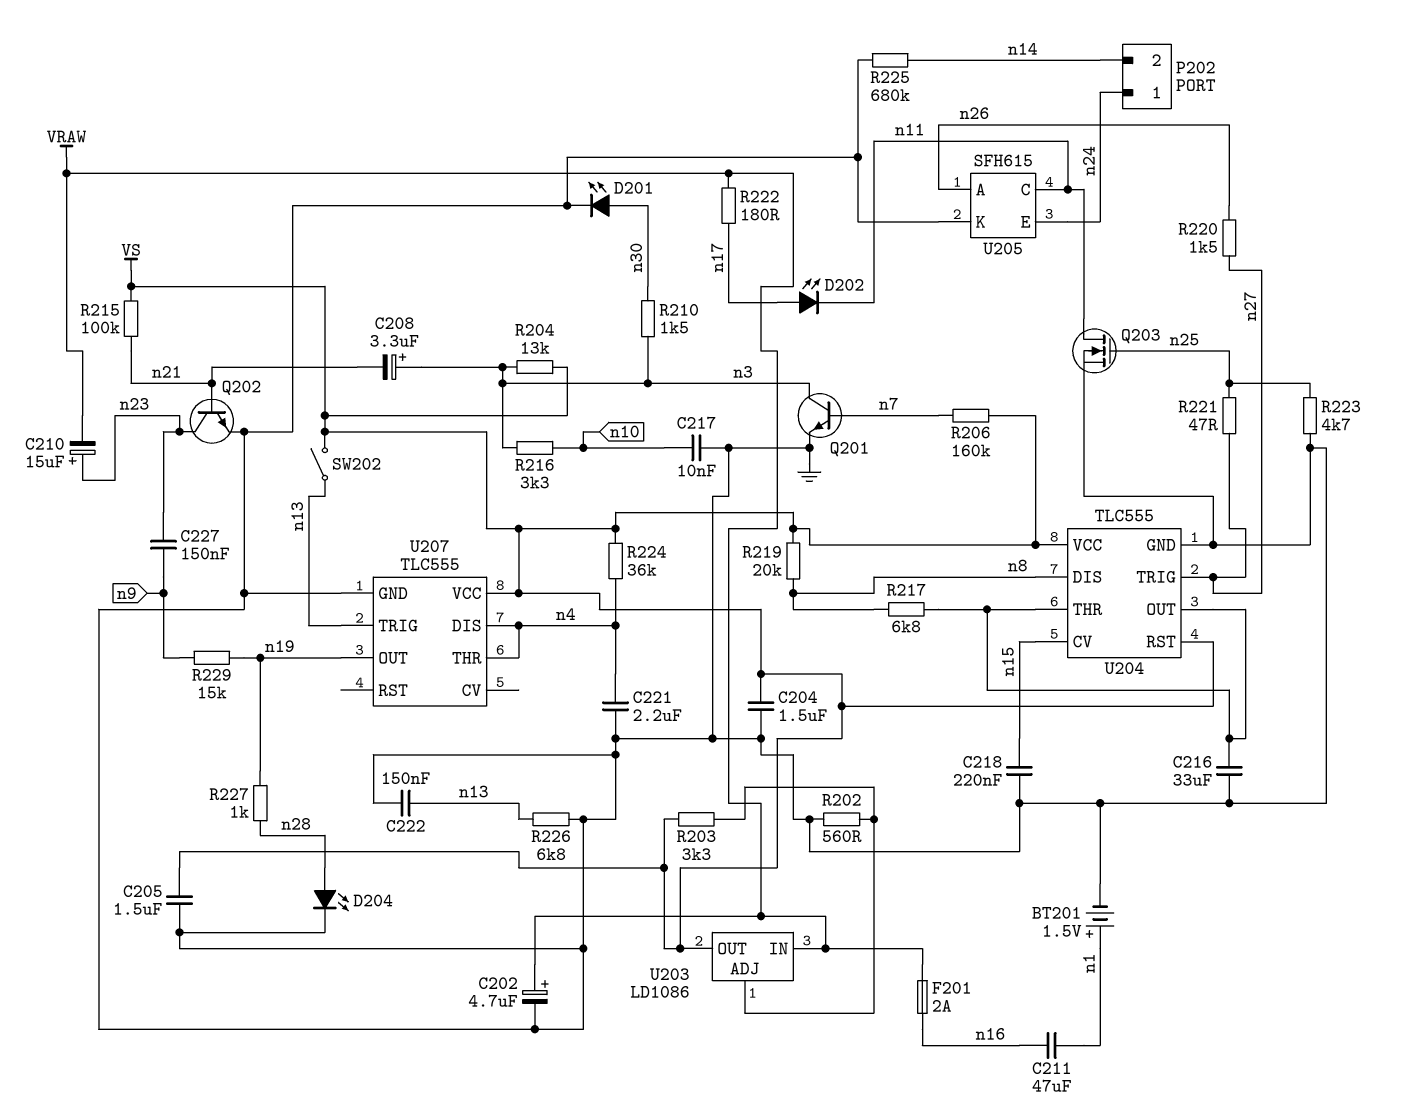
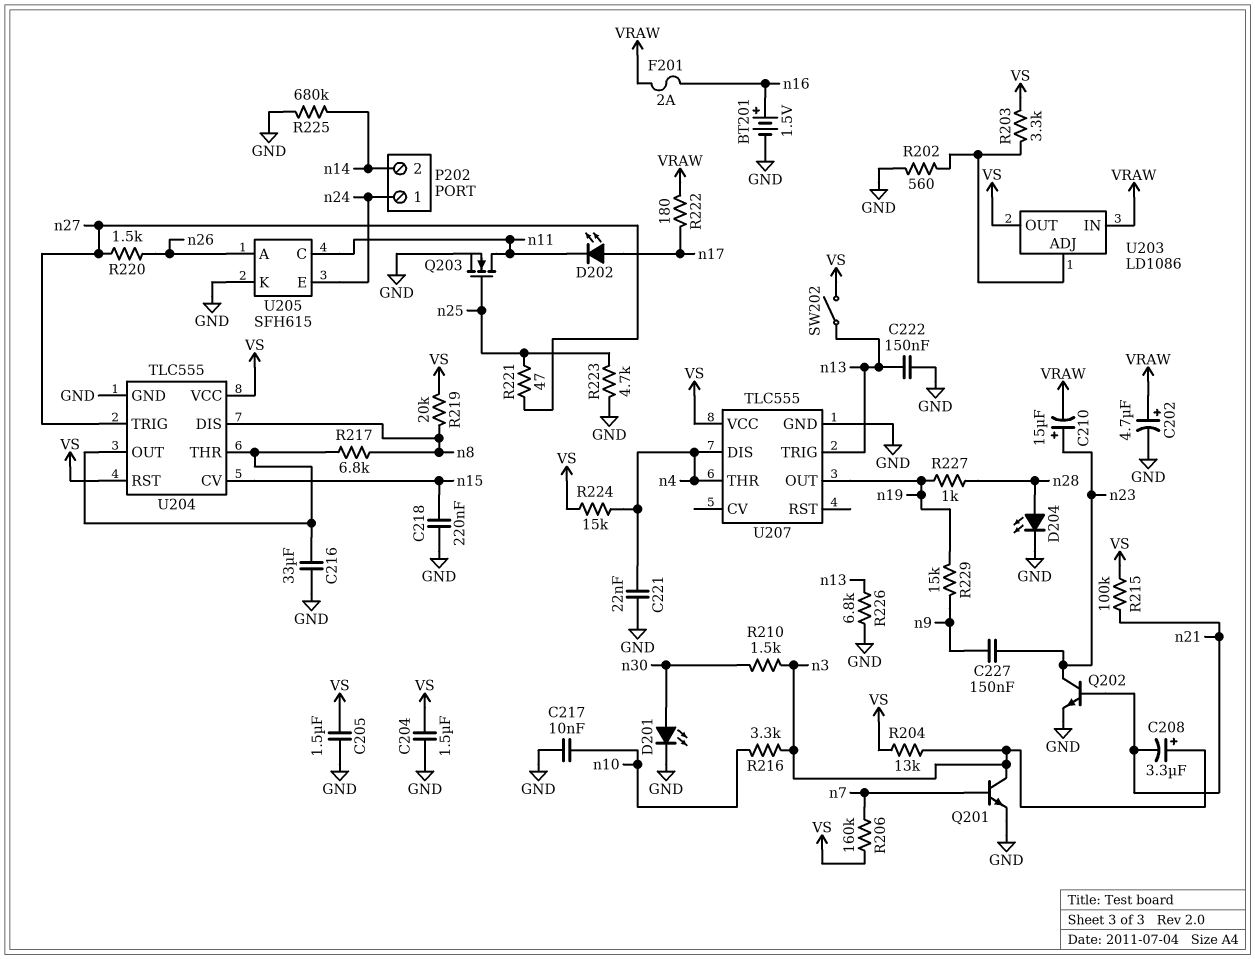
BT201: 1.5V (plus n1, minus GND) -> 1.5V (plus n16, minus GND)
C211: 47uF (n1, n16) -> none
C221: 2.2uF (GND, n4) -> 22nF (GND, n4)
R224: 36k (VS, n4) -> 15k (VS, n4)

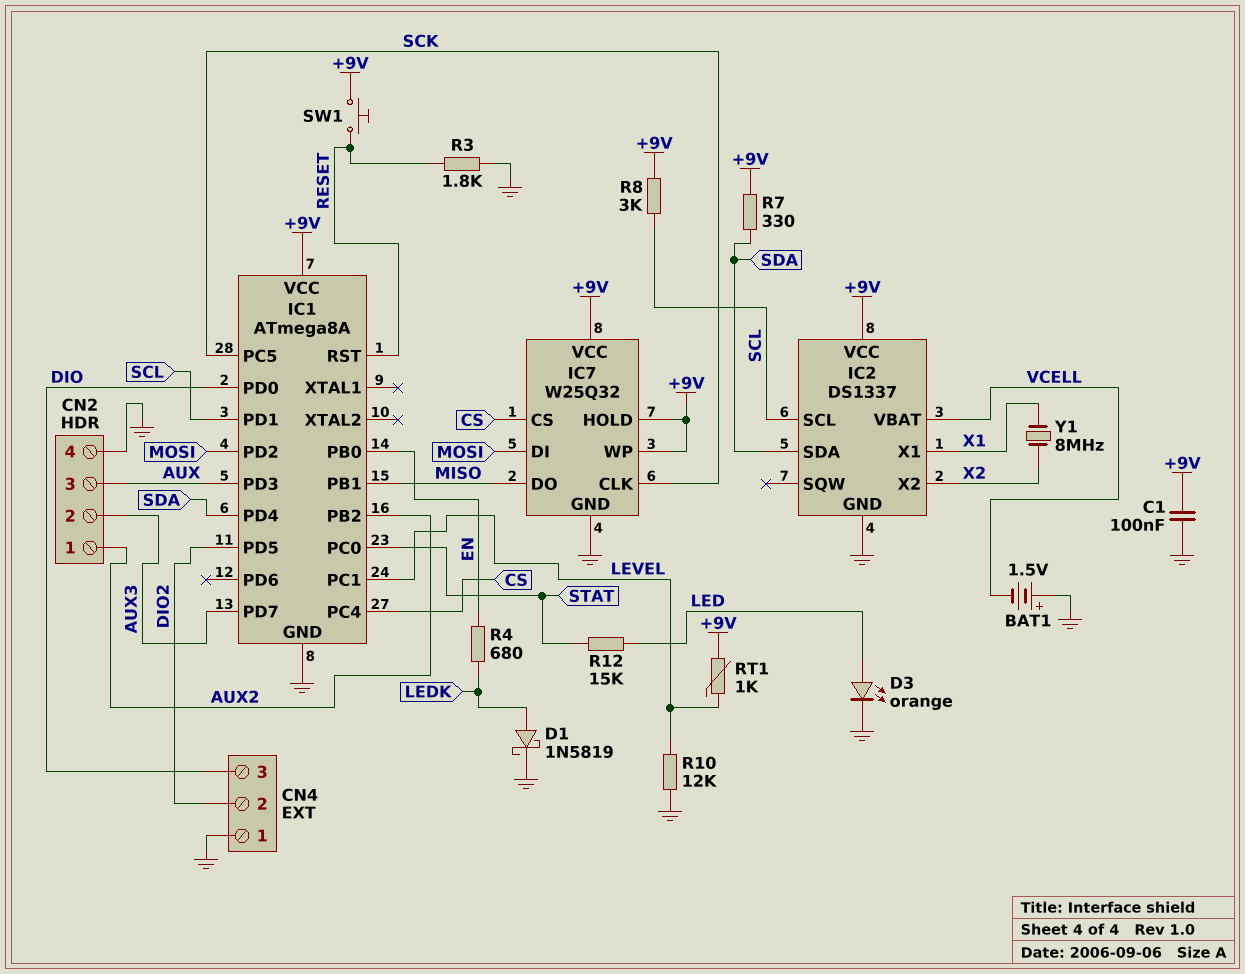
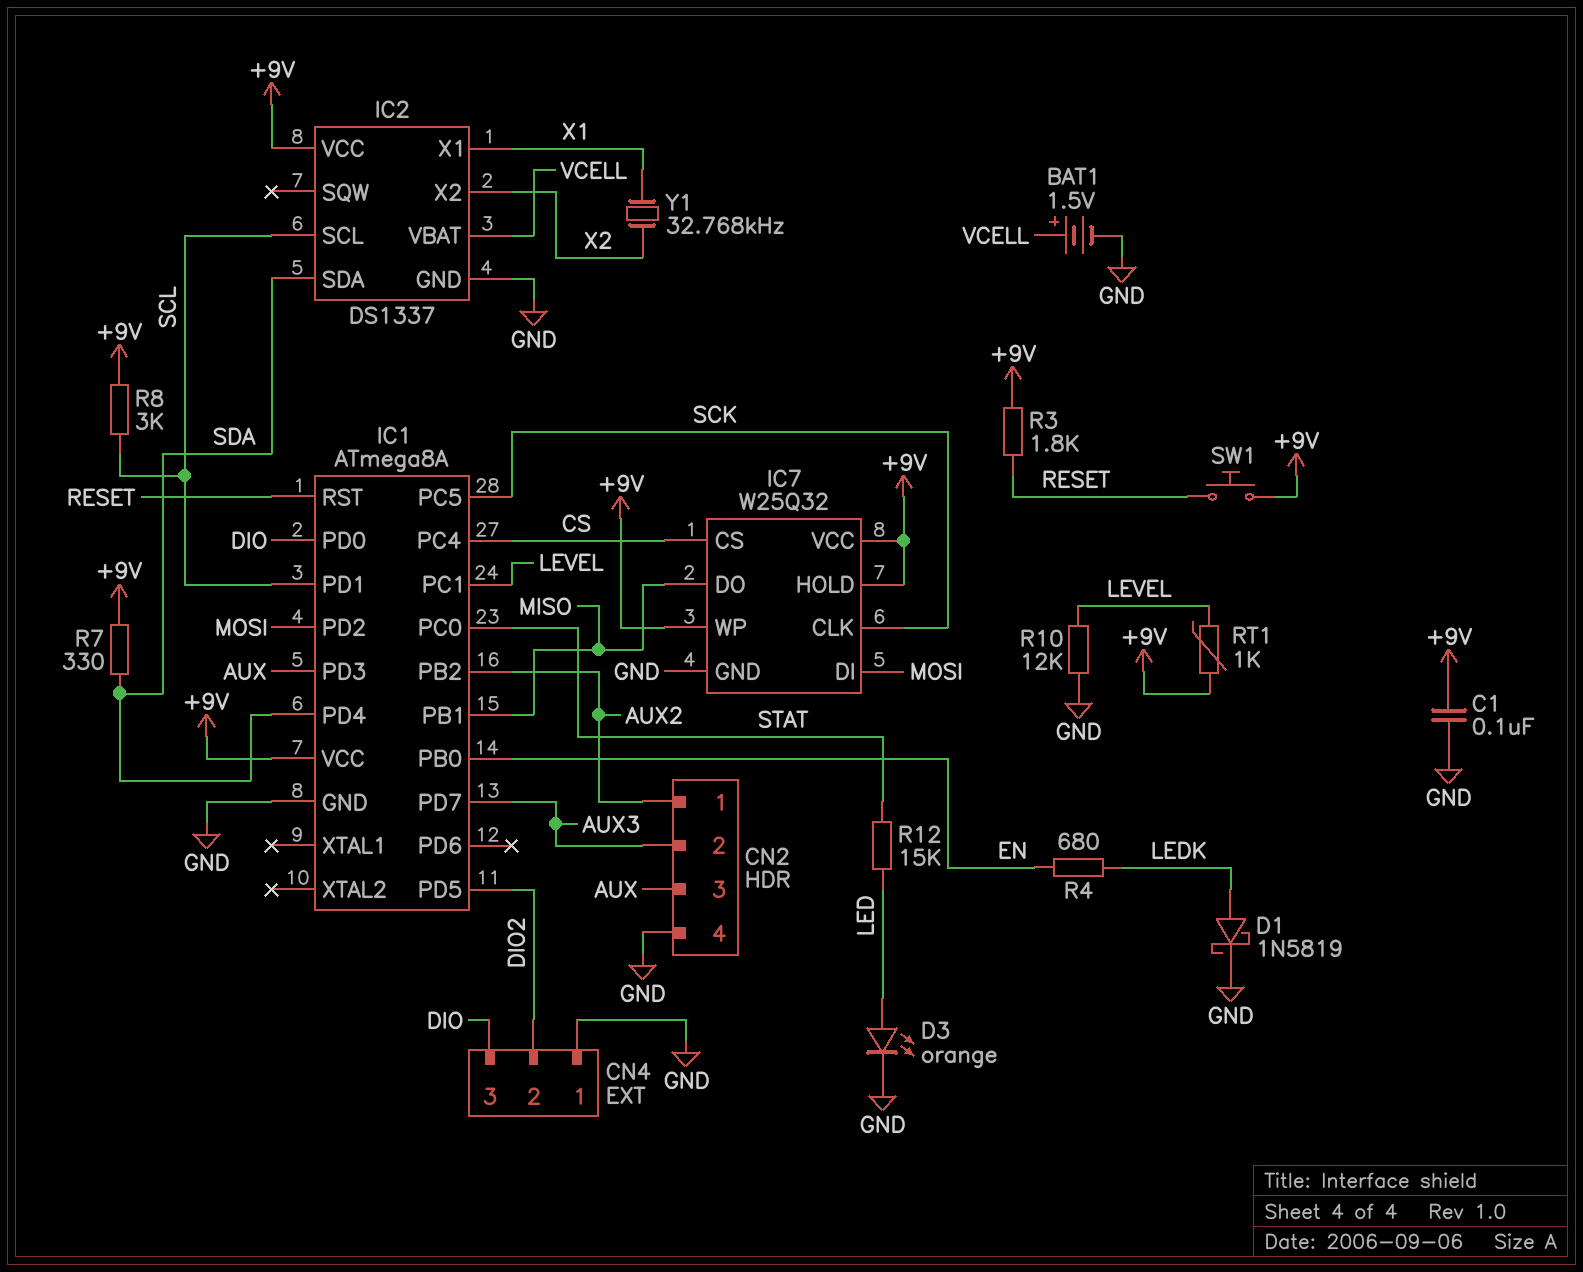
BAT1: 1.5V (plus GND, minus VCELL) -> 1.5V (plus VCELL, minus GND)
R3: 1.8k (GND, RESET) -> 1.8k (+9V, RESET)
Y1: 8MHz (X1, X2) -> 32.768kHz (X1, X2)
--------------------------------
EXERCISE BRIEF
For the records above, state the number of lines that contain "plus", and provide nothing further.

TASK OUTPUT
2